§ **DO THIS**
Format every one of the lines below as a numbered list, leaving out the blank lines.

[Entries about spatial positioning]
----

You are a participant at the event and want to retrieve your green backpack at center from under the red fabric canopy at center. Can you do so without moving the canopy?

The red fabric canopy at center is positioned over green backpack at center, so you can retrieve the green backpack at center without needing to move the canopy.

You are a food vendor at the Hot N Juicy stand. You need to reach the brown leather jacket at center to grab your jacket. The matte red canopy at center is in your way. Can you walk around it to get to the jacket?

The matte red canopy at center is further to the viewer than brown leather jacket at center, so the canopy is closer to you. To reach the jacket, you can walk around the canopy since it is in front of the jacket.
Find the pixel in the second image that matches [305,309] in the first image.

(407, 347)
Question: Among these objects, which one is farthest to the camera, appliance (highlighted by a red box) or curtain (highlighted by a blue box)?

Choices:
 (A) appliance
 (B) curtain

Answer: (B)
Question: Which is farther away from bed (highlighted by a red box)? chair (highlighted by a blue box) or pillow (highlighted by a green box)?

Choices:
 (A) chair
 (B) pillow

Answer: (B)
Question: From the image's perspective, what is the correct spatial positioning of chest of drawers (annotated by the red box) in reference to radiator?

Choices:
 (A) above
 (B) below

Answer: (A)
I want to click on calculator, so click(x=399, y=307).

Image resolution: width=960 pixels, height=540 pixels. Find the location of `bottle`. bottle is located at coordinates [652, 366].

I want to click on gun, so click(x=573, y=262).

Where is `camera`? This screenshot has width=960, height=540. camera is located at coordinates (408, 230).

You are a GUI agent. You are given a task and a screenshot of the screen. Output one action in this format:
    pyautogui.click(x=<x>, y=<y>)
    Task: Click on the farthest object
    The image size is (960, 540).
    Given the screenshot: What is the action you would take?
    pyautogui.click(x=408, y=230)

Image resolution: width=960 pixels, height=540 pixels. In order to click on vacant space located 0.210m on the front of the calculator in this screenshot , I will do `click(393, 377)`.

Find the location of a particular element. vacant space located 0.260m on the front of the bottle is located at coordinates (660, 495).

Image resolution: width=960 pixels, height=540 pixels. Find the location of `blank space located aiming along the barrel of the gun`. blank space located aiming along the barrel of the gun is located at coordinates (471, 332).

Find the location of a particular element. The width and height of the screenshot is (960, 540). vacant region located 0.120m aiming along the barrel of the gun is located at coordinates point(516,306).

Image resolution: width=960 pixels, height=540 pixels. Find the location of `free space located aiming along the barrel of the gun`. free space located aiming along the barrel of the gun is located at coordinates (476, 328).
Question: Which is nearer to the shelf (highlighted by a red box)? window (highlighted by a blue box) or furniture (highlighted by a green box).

----

§ **ANSWER**
1. You are a participant at the event and want to retrieve your green backpack at center from under the red fabric canopy at center. Can you do so without moving the canopy?
2. The red fabric canopy at center is positioned over green backpack at center, so you can retrieve the green backpack at center without needing to move the canopy.
3. You are a food vendor at the Hot N Juicy stand. You need to reach the brown leather jacket at center to grab your jacket. The matte red canopy at center is in your way. Can you walk around it to get to the jacket?
4. The matte red canopy at center is further to the viewer than brown leather jacket at center, so the canopy is closer to you. To reach the jacket, you can walk around the canopy since it is in front of the jacket.
5. Find the pixel in the second image that matches [305,309] in the first image.
6. (407, 347)
7. Question: Among these objects, which one is farthest to the camera, appliance (highlighted by a red box) or curtain (highlighted by a blue box)?
8. Choices:
9.  (A) appliance
10.  (B) curtain
11. Answer: (B)
12. Question: Which is farther away from bed (highlighted by a red box)? chair (highlighted by a blue box) or pillow (highlighted by a green box)?
13. Choices:
14.  (A) chair
15.  (B) pillow
16. Answer: (B)
17. Question: From the image's perspective, what is the correct spatial positioning of chest of drawers (annotated by the red box) in reference to radiator?
18. Choices:
19.  (A) above
20.  (B) below
21. Answer: (A)
22. I want to click on calculator, so click(x=399, y=307).
23. Image resolution: width=960 pixels, height=540 pixels. Find the location of `bottle`. bottle is located at coordinates [652, 366].
24. I want to click on gun, so click(x=573, y=262).
25. Where is `camera`? This screenshot has width=960, height=540. camera is located at coordinates (408, 230).
26. You are a GUI agent. You are given a task and a screenshot of the screen. Output one action in this format:
27.     pyautogui.click(x=<x>, y=<y>)
28.     Task: Click on the farthest object
29.     The image size is (960, 540).
30.     Given the screenshot: What is the action you would take?
31.     pyautogui.click(x=408, y=230)
32. Image resolution: width=960 pixels, height=540 pixels. In order to click on vacant space located 0.210m on the front of the calculator in this screenshot , I will do `click(393, 377)`.
33. Find the location of a particular element. vacant space located 0.260m on the front of the bottle is located at coordinates (660, 495).
34. Image resolution: width=960 pixels, height=540 pixels. Find the location of `blank space located aiming along the barrel of the gun`. blank space located aiming along the barrel of the gun is located at coordinates (471, 332).
35. Find the location of a particular element. The width and height of the screenshot is (960, 540). vacant region located 0.120m aiming along the barrel of the gun is located at coordinates point(516,306).
36. Image resolution: width=960 pixels, height=540 pixels. Find the location of `free space located aiming along the barrel of the gun`. free space located aiming along the barrel of the gun is located at coordinates (476, 328).
37. Question: Which is nearer to the shelf (highlighted by a red box)? window (highlighted by a blue box) or furniture (highlighted by a green box).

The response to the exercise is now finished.